__Directions for this task__: With all images omitted, write out the records word for word.

::: Source records

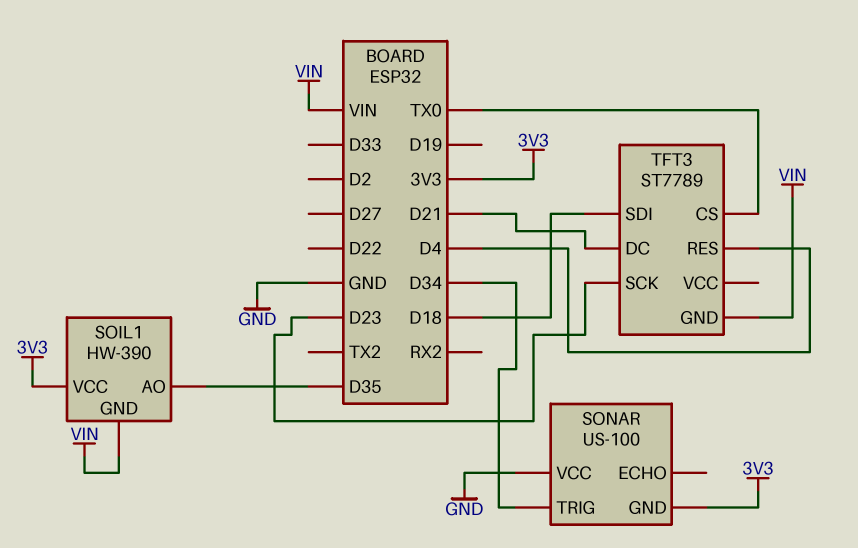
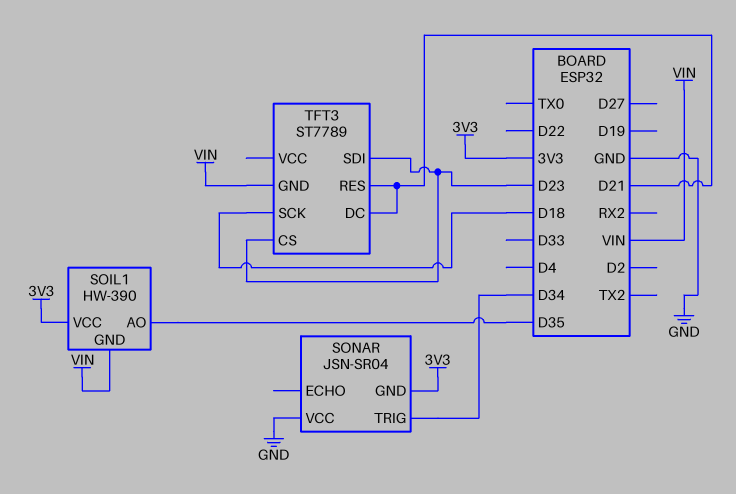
SONAR: US-100 -> JSN-SR04
TFT3 pin CS: TX0 -> D23
TFT3 pin RES: D4 -> D21
TFT3 pin SCK: D23 -> D18
TFT3 pin SDI: D18 -> D23

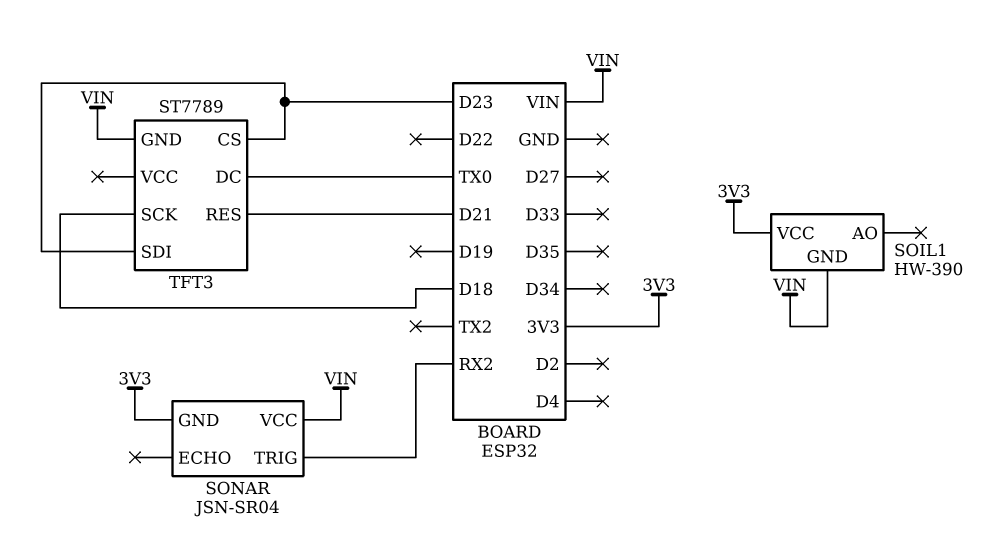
SOIL1 pin AO: D35 -> none
SONAR pin TRIG: D34 -> RX2
SONAR pin VCC: GND -> VIN
TFT3 pin DC: D21 -> TX0

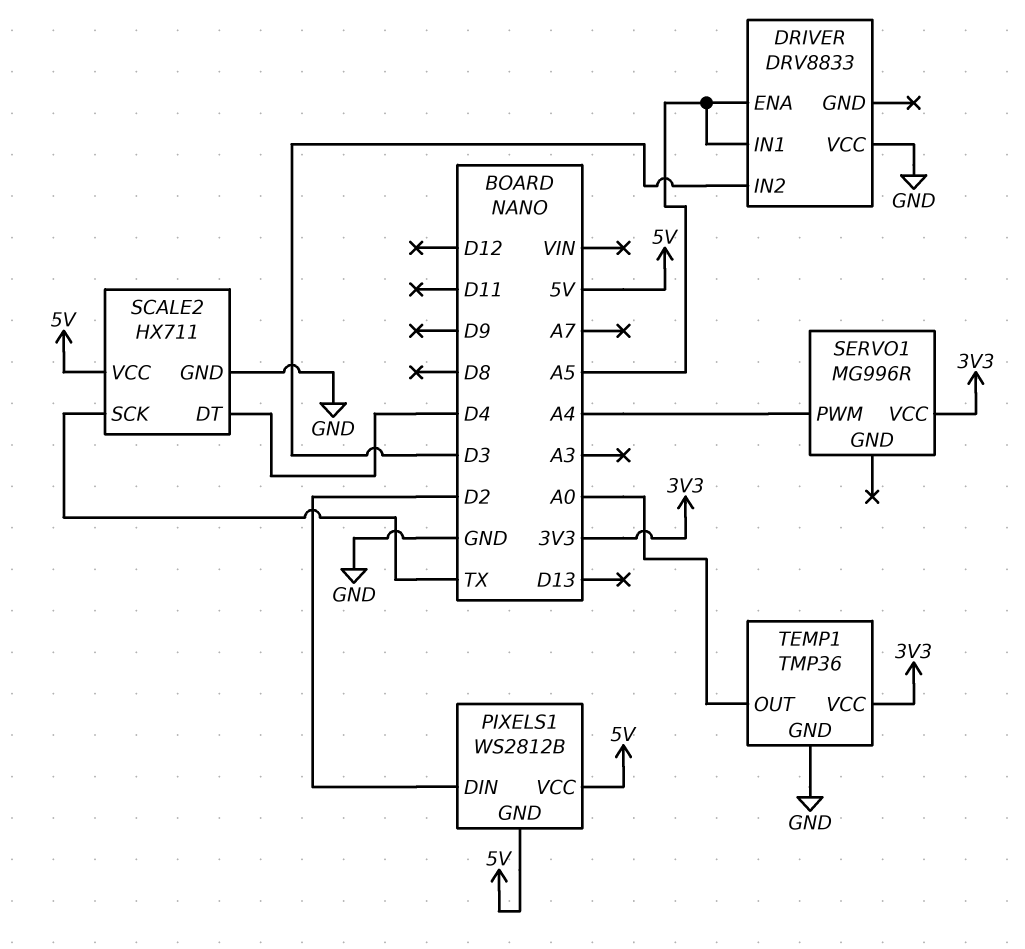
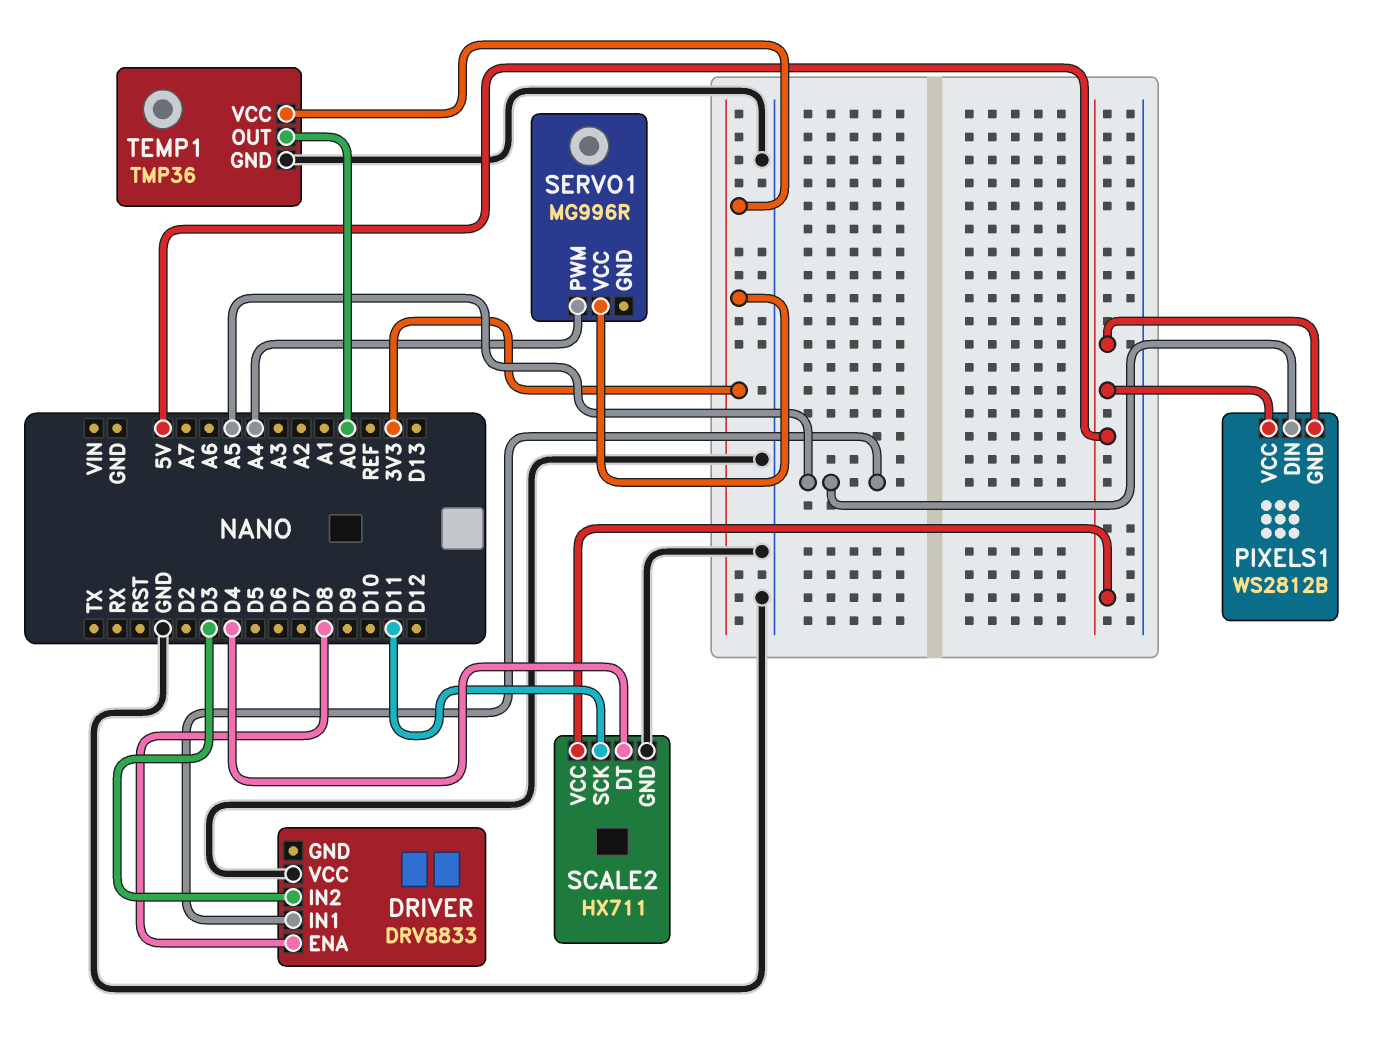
DRIVER pin ENA: A5 -> D8
PIXELS1 pin DIN: D2 -> A5
SCALE2 pin SCK: TX -> D11

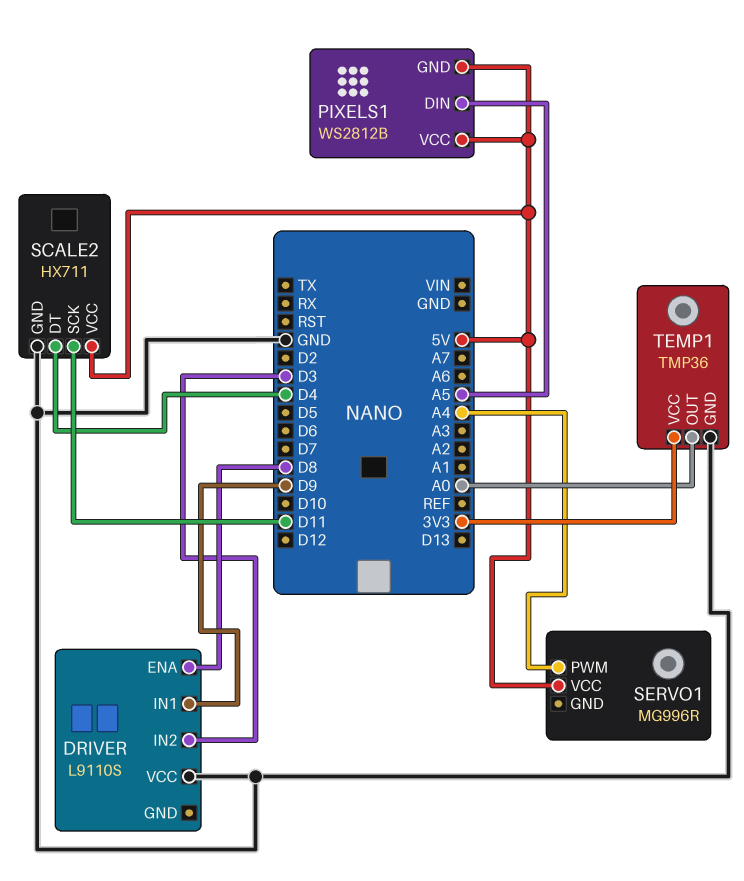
DRIVER: DRV8833 -> L9110S
DRIVER pin IN1: A5 -> D9
SERVO1 pin VCC: 3V3 -> 5V

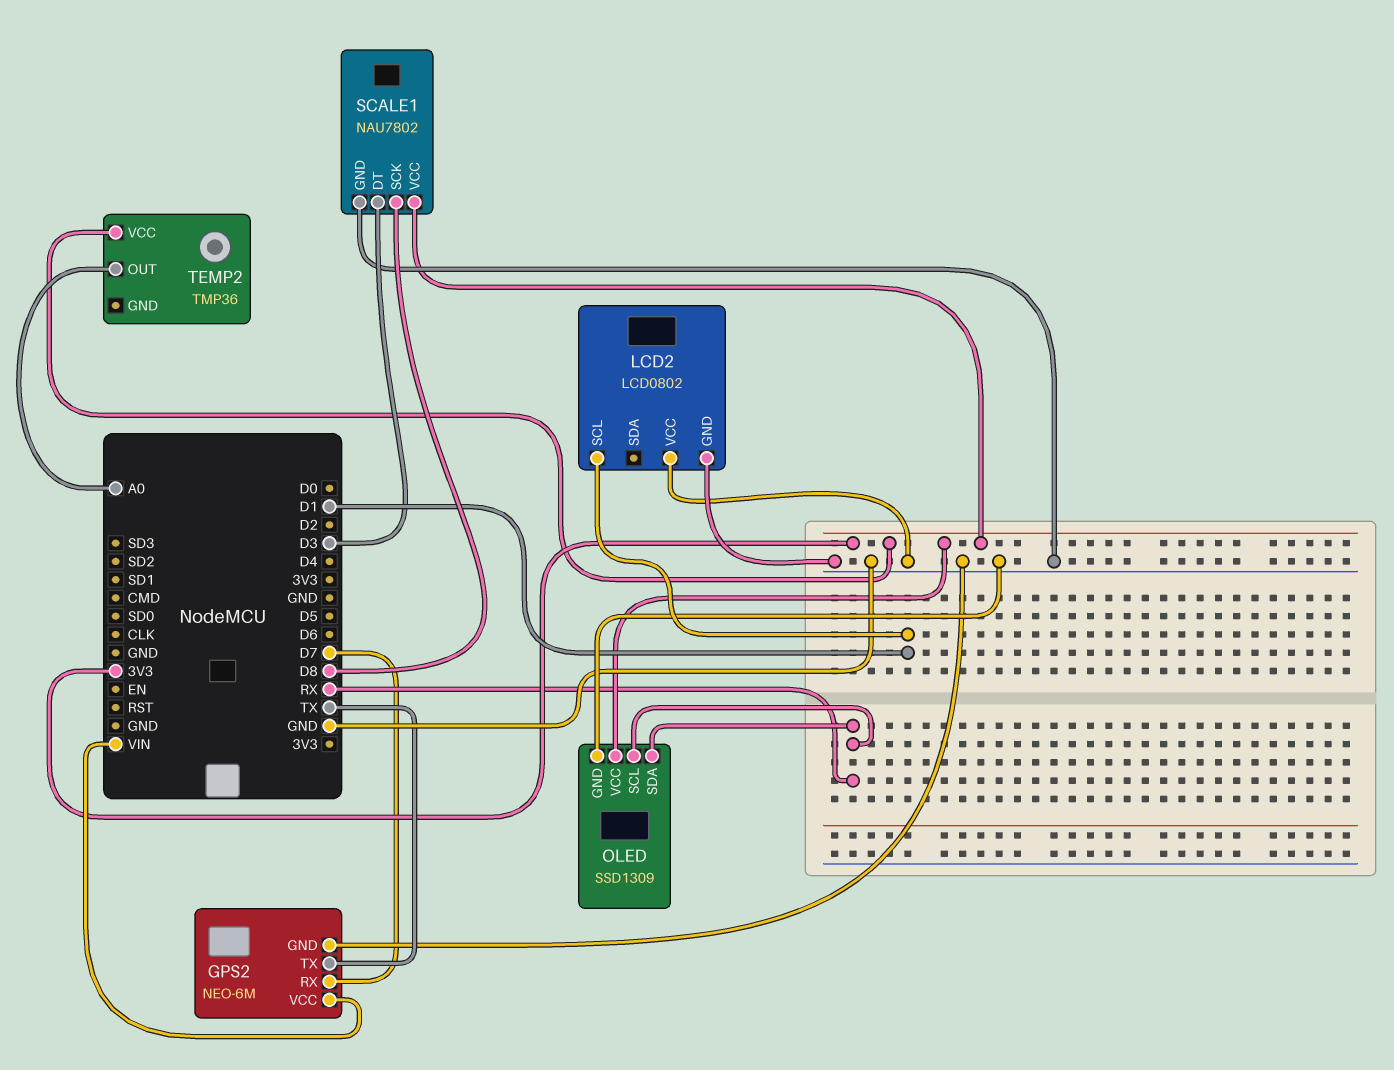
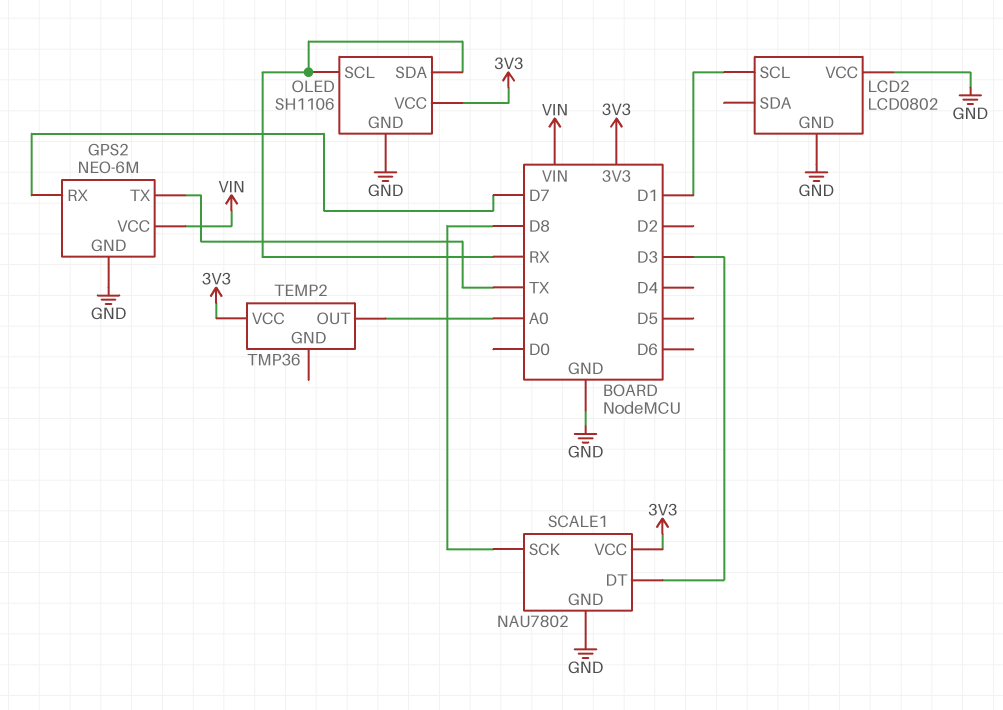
OLED: SSD1309 -> SH1106

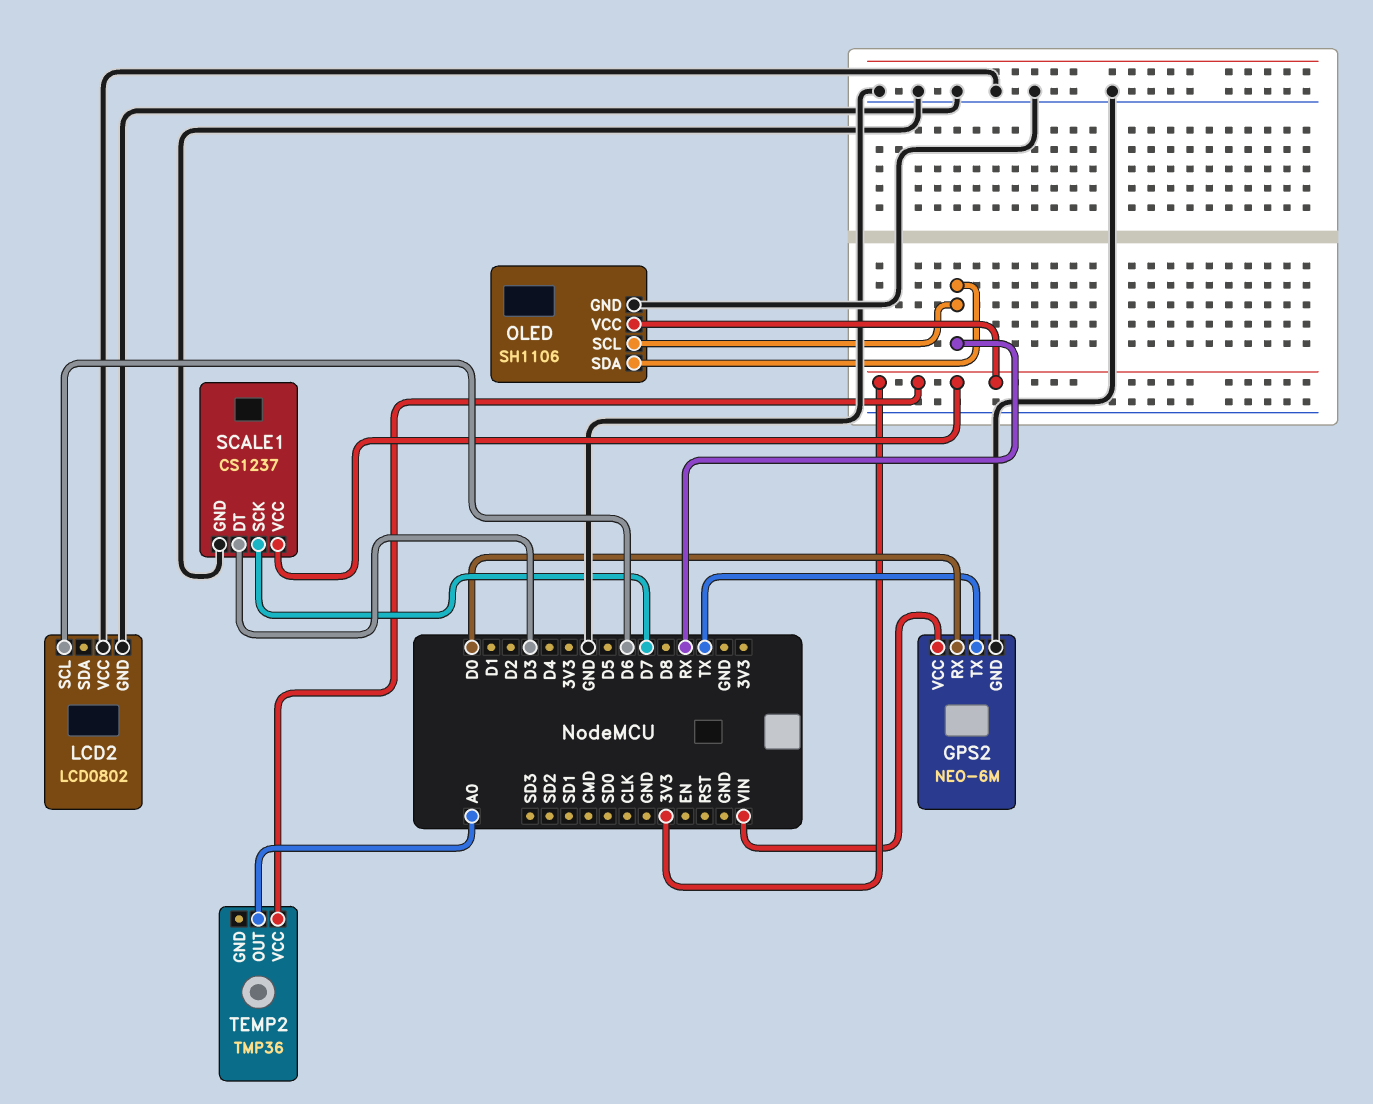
GPS2 pin RX: D7 -> D0
LCD2 pin SCL: D1 -> D6
SCALE1: NAU7802 -> CS1237
SCALE1 pin SCK: D8 -> D7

::::::

__Solved exercise__:
SONAR: US-100 -> JSN-SR04
TFT3 pin CS: TX0 -> D23
TFT3 pin RES: D4 -> D21
TFT3 pin SCK: D23 -> D18
TFT3 pin SDI: D18 -> D23

SOIL1 pin AO: D35 -> none
SONAR pin TRIG: D34 -> RX2
SONAR pin VCC: GND -> VIN
TFT3 pin DC: D21 -> TX0

DRIVER pin ENA: A5 -> D8
PIXELS1 pin DIN: D2 -> A5
SCALE2 pin SCK: TX -> D11

DRIVER: DRV8833 -> L9110S
DRIVER pin IN1: A5 -> D9
SERVO1 pin VCC: 3V3 -> 5V

OLED: SSD1309 -> SH1106

GPS2 pin RX: D7 -> D0
LCD2 pin SCL: D1 -> D6
SCALE1: NAU7802 -> CS1237
SCALE1 pin SCK: D8 -> D7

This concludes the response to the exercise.